| Aim of the exercise |
Where a line contains "pink ellipse: moved 7 px left, 4 px up", start there and write out that line and each one after it, word for word, through the final line of the entries; add nothing else.

[Records Boundary: Start]

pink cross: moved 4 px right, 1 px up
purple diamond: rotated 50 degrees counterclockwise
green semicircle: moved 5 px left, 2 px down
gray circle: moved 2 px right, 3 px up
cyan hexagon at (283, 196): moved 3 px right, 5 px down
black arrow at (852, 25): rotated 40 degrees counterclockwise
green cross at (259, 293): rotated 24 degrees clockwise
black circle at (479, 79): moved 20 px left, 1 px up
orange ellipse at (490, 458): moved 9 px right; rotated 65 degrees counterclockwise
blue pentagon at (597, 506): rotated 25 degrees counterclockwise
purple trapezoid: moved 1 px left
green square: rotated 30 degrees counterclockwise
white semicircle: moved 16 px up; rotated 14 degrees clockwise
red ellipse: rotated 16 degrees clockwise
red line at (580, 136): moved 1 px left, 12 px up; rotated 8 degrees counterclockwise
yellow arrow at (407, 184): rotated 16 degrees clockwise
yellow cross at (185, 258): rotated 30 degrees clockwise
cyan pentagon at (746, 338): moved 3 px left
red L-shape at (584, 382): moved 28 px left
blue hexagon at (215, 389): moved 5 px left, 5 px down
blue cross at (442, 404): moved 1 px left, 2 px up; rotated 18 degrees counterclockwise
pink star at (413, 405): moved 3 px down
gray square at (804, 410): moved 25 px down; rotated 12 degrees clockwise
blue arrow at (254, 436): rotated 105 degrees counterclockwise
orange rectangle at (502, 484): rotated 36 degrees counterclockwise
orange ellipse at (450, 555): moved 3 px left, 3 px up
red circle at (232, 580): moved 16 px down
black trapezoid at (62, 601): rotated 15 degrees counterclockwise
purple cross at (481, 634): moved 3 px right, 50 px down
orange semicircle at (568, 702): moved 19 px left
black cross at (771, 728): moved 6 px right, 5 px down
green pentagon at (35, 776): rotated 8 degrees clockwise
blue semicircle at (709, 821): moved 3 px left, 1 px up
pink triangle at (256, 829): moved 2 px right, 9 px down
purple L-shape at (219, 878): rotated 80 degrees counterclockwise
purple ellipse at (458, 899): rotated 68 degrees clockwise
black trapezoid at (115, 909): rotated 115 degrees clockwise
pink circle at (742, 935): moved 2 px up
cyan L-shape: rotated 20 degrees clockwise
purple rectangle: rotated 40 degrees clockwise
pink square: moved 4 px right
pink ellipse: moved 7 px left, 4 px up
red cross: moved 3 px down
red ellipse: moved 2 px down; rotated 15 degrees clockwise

[Records Boundary: End]

| Task output |
pink ellipse: moved 7 px left, 4 px up
red cross: moved 3 px down
red ellipse: moved 2 px down; rotated 15 degrees clockwise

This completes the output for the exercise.